Exercise directions
Look through the material below and give the number of lines holding "mushroom", with no other words.

Extracted records
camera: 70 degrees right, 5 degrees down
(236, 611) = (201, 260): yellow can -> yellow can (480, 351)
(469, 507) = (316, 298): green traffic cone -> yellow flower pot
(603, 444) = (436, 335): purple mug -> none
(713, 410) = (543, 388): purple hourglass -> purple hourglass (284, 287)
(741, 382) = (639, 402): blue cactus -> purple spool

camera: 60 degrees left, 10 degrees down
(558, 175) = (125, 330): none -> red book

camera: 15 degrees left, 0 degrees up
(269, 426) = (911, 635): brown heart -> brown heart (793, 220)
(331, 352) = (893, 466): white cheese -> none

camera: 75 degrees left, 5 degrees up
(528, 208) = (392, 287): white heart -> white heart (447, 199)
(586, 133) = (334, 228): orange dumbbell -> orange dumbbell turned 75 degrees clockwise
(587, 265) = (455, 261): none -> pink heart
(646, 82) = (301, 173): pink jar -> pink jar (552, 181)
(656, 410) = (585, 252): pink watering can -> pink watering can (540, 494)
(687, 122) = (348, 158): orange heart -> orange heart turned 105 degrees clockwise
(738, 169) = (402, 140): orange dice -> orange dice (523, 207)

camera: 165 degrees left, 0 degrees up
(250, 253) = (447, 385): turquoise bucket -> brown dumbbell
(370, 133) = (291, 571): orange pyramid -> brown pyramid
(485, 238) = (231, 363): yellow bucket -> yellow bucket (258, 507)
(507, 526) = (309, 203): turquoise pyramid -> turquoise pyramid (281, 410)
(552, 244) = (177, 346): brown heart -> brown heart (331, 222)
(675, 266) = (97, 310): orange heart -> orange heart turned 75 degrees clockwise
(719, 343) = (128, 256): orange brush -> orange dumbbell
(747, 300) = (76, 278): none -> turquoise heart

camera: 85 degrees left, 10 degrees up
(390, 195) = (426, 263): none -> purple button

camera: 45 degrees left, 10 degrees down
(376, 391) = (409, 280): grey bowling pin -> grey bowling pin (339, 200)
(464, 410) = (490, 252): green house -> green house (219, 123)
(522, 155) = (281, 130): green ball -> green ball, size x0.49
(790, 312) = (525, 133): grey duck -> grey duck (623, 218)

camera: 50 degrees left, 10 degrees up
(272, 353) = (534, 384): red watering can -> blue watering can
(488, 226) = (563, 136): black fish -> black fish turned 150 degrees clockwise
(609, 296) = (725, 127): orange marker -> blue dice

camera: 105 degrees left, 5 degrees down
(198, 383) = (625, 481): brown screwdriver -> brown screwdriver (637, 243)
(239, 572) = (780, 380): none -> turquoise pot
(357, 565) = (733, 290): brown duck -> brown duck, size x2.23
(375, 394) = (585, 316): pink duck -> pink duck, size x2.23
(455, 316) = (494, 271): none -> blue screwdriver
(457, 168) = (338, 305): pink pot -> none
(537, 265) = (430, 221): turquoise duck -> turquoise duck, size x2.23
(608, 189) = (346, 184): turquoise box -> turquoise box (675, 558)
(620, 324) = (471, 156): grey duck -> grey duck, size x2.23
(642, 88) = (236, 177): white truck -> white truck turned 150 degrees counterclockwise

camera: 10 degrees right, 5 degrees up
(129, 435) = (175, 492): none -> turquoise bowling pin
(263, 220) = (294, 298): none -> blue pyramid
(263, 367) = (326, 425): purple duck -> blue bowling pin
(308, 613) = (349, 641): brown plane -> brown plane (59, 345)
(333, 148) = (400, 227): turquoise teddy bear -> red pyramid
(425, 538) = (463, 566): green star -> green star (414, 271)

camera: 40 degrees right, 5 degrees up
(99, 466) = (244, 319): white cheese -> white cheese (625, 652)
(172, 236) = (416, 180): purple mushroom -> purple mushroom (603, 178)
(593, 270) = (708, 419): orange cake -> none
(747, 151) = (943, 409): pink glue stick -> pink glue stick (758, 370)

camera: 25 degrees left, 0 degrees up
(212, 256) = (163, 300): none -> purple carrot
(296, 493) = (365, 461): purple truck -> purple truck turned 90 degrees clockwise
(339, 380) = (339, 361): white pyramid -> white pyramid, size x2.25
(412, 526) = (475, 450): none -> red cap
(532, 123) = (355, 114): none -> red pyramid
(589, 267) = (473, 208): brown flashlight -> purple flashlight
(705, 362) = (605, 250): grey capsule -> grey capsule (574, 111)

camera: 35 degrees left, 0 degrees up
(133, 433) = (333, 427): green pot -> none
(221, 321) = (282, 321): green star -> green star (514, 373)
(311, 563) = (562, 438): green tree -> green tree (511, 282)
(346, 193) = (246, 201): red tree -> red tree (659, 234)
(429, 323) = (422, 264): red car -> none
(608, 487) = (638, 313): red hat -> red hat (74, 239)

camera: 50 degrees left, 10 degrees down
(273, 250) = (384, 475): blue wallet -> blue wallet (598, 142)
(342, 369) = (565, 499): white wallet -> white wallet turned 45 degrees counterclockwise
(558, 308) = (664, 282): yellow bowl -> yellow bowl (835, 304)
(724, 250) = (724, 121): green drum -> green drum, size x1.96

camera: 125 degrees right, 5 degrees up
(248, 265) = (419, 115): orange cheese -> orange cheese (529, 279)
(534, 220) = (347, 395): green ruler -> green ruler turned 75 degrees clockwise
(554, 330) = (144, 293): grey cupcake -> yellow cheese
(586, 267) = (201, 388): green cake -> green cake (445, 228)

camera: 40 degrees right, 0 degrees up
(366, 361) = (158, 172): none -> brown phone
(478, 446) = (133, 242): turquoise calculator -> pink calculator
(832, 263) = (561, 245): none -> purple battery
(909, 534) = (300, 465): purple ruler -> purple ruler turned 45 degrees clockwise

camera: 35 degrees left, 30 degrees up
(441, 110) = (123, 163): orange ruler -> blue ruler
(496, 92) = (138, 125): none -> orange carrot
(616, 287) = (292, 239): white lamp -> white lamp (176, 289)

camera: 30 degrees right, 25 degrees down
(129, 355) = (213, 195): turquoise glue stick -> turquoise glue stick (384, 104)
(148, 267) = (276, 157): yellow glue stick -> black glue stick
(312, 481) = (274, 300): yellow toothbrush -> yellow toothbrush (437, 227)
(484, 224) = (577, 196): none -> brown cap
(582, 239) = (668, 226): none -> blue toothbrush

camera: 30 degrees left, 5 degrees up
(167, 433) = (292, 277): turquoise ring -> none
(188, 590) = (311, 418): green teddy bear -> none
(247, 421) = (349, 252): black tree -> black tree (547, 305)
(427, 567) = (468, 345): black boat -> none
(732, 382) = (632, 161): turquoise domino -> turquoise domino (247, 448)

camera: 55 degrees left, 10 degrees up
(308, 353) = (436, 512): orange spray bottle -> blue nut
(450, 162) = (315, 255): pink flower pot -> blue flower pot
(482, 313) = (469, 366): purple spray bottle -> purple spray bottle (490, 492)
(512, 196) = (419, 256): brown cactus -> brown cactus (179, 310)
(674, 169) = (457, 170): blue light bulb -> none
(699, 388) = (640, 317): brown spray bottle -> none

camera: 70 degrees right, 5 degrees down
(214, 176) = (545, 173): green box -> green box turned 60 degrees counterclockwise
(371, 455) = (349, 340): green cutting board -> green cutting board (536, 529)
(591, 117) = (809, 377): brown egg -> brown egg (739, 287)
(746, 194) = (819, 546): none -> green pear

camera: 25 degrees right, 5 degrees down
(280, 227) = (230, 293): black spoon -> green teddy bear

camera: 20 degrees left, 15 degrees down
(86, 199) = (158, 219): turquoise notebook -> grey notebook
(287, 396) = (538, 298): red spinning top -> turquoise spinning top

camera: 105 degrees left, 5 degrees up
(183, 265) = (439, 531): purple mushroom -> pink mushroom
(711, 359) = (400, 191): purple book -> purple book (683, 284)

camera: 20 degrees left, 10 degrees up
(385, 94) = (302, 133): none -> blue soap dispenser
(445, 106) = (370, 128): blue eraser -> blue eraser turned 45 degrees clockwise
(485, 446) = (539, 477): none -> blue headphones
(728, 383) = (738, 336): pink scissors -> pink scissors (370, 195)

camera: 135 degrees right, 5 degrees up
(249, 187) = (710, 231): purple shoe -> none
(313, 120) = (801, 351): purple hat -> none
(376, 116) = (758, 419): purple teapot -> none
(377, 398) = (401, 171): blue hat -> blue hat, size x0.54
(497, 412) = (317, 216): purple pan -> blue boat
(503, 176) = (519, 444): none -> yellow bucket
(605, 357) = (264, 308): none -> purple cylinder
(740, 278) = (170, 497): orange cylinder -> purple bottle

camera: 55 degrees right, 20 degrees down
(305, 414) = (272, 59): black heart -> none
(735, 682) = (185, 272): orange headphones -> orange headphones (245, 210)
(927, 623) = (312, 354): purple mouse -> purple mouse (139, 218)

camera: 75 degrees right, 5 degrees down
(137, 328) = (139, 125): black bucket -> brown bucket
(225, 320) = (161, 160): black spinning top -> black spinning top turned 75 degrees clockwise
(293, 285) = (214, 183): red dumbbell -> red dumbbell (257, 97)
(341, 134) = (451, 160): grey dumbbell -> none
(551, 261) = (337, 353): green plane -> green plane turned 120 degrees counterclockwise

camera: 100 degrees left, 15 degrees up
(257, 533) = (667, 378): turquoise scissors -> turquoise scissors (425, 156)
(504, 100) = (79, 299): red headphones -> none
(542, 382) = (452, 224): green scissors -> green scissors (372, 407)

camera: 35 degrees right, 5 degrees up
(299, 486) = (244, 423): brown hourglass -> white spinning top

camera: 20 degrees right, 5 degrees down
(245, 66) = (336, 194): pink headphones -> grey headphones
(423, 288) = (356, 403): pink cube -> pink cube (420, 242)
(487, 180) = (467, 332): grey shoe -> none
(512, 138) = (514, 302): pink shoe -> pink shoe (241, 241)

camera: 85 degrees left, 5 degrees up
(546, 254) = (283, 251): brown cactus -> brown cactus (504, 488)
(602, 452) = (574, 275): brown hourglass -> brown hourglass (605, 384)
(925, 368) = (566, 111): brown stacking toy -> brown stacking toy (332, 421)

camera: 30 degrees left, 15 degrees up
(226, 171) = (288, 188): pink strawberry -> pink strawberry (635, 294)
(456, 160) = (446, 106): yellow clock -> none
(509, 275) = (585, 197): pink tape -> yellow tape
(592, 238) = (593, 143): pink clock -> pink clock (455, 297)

Task result
2